Data entries:
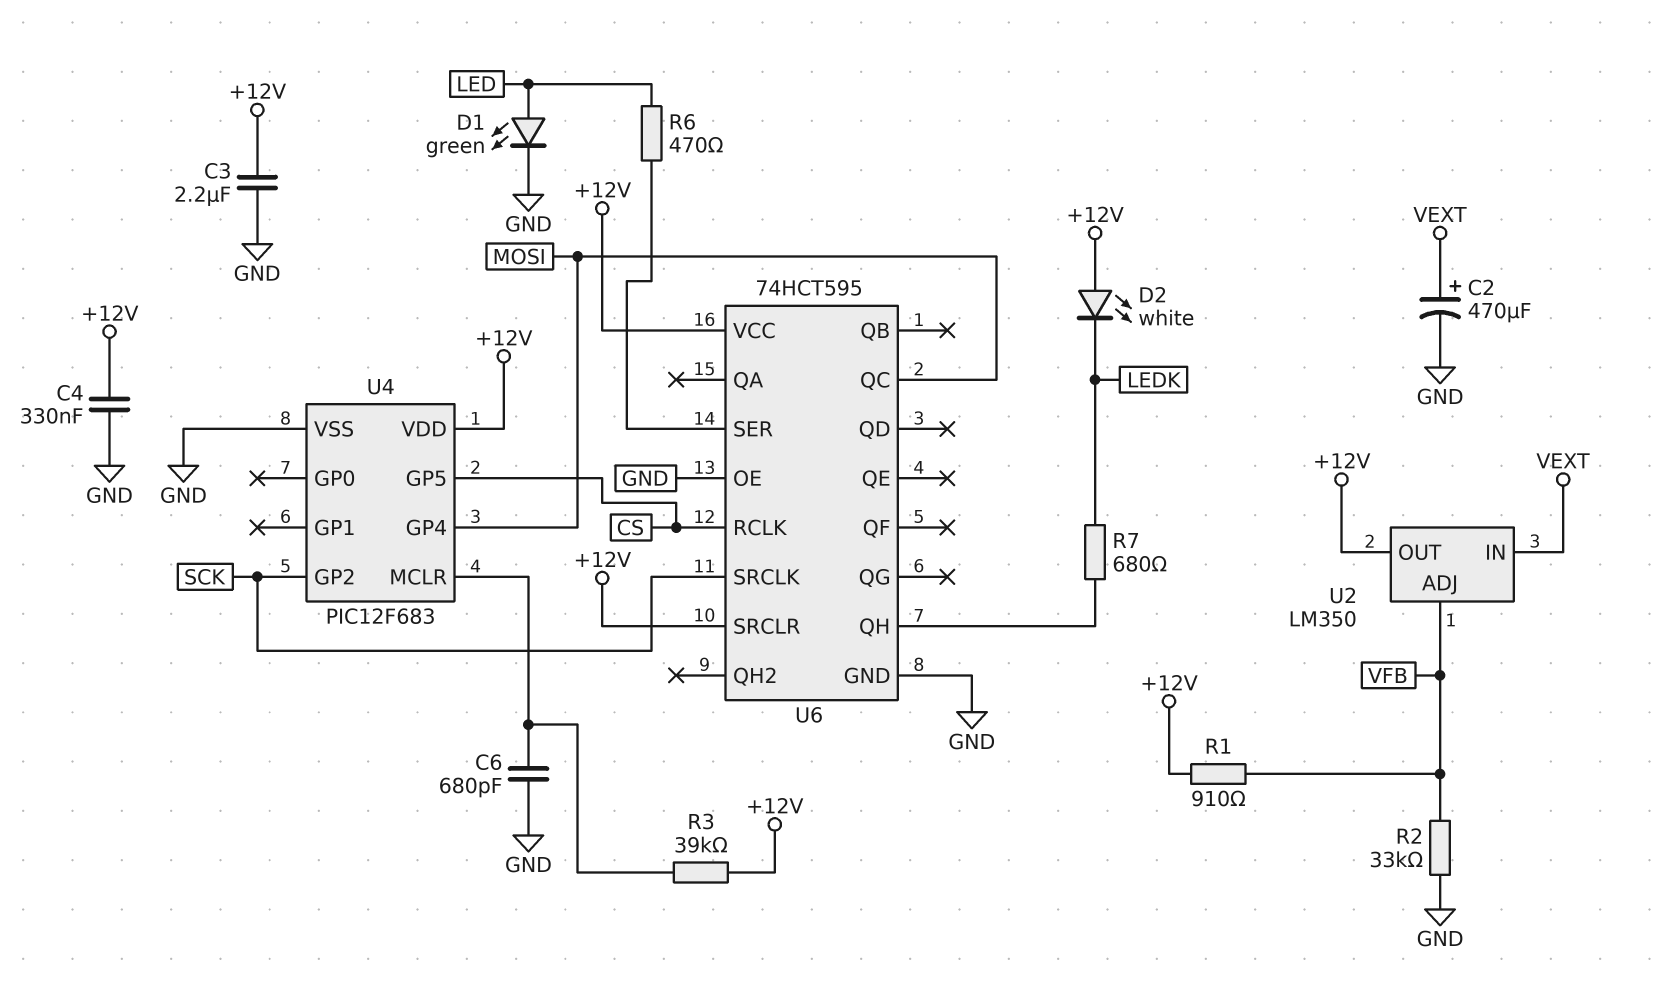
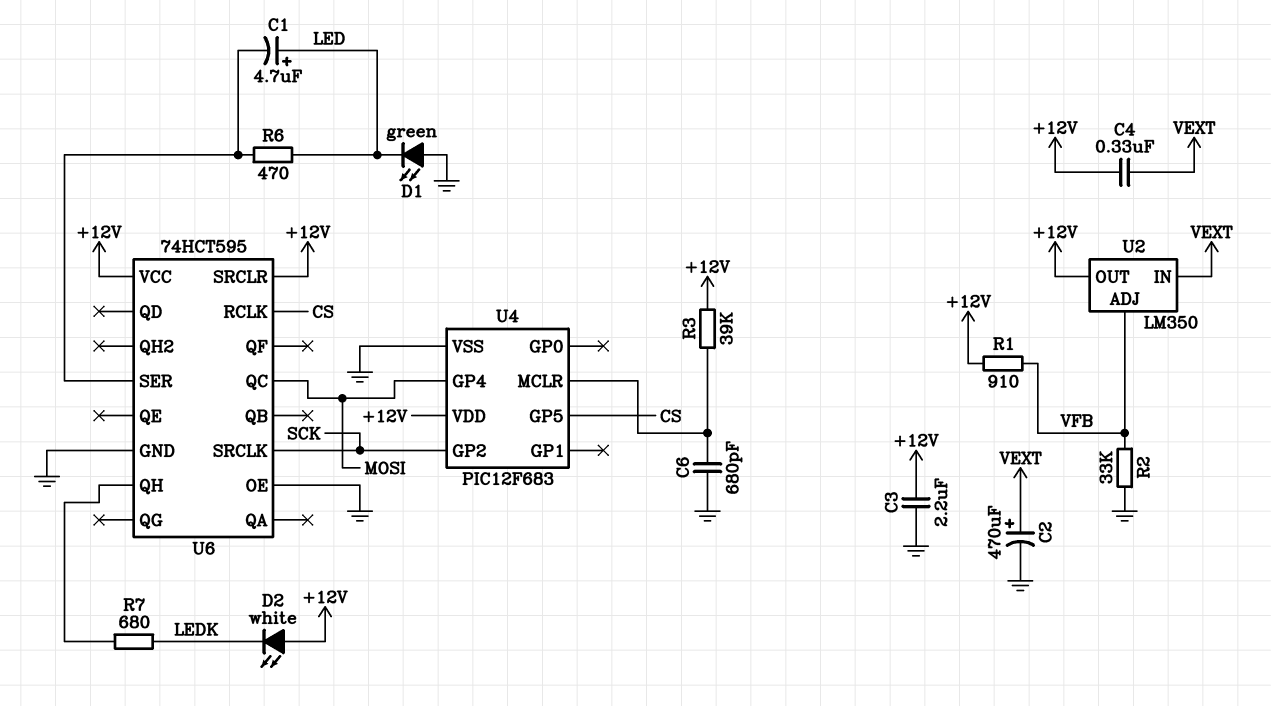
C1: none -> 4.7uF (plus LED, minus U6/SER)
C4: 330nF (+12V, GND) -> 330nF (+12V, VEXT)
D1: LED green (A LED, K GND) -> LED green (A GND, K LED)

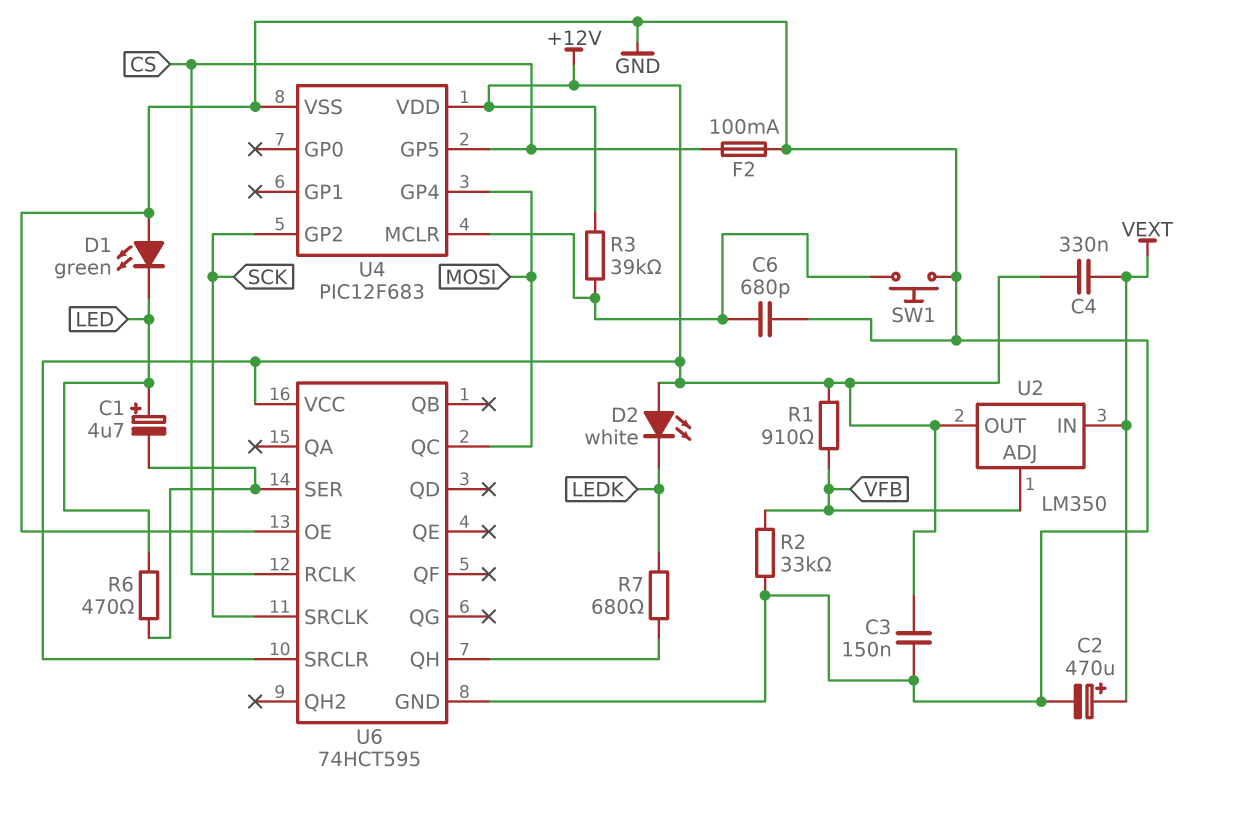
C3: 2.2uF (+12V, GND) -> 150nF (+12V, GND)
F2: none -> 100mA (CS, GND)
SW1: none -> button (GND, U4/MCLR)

**REQUIREMENT**
Where a line of the data above includes "none", copy that line.

**COMPLETED TASK**
C1: none -> 4.7uF (plus LED, minus U6/SER)
F2: none -> 100mA (CS, GND)
SW1: none -> button (GND, U4/MCLR)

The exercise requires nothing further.